- _Work instruction_
Each line from the one that contains "Grenico: [158,275,211,328] ->" to the end of the entries must be copied word for word, and only those lines.

+++

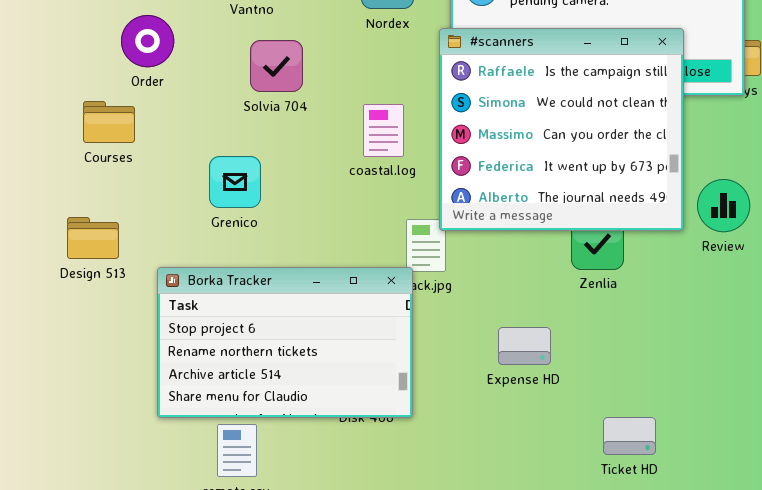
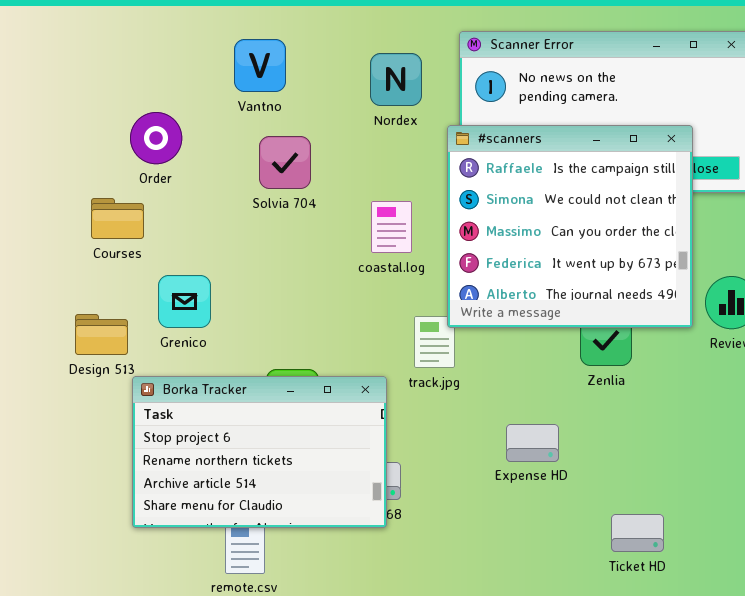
Grenico: [209,156,261,208] -> [158,275,211,328], moved
Borka Tracker: [157,267,413,418] -> [132,376,387,528], moved

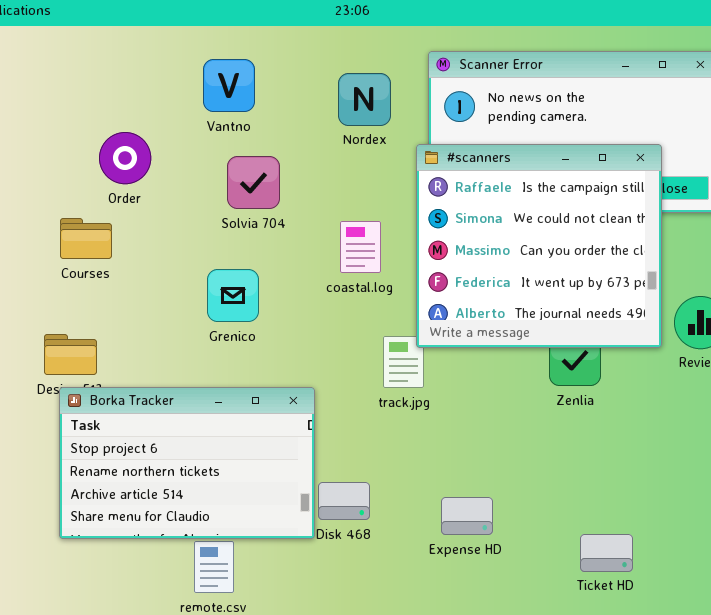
Grenico: [158,275,211,328] -> [207,269,259,322], moved
Borka Tracker: [132,376,387,528] -> [59,387,315,539], moved
Expense HD: [506,424,559,462] -> [441,497,493,535], moved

+++

- _Answer to this exercise_
Grenico: [158,275,211,328] -> [207,269,259,322], moved
Borka Tracker: [132,376,387,528] -> [59,387,315,539], moved
Expense HD: [506,424,559,462] -> [441,497,493,535], moved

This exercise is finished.